- [What you will do]
Each line of the records below that holds "camera" should be returned.

- [Supplied material]

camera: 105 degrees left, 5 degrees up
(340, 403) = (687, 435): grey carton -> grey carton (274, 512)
--
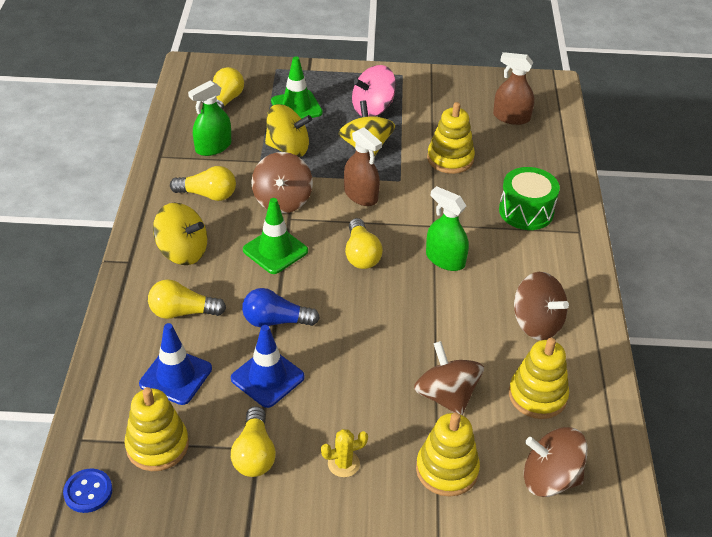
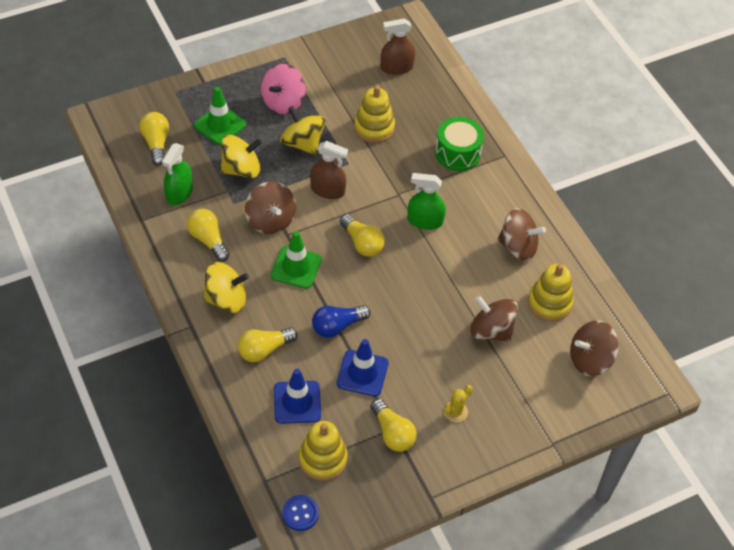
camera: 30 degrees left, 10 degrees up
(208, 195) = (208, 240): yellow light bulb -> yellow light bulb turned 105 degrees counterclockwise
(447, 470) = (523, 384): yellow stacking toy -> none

- [Finished exercise]
camera: 105 degrees left, 5 degrees up
camera: 30 degrees left, 10 degrees up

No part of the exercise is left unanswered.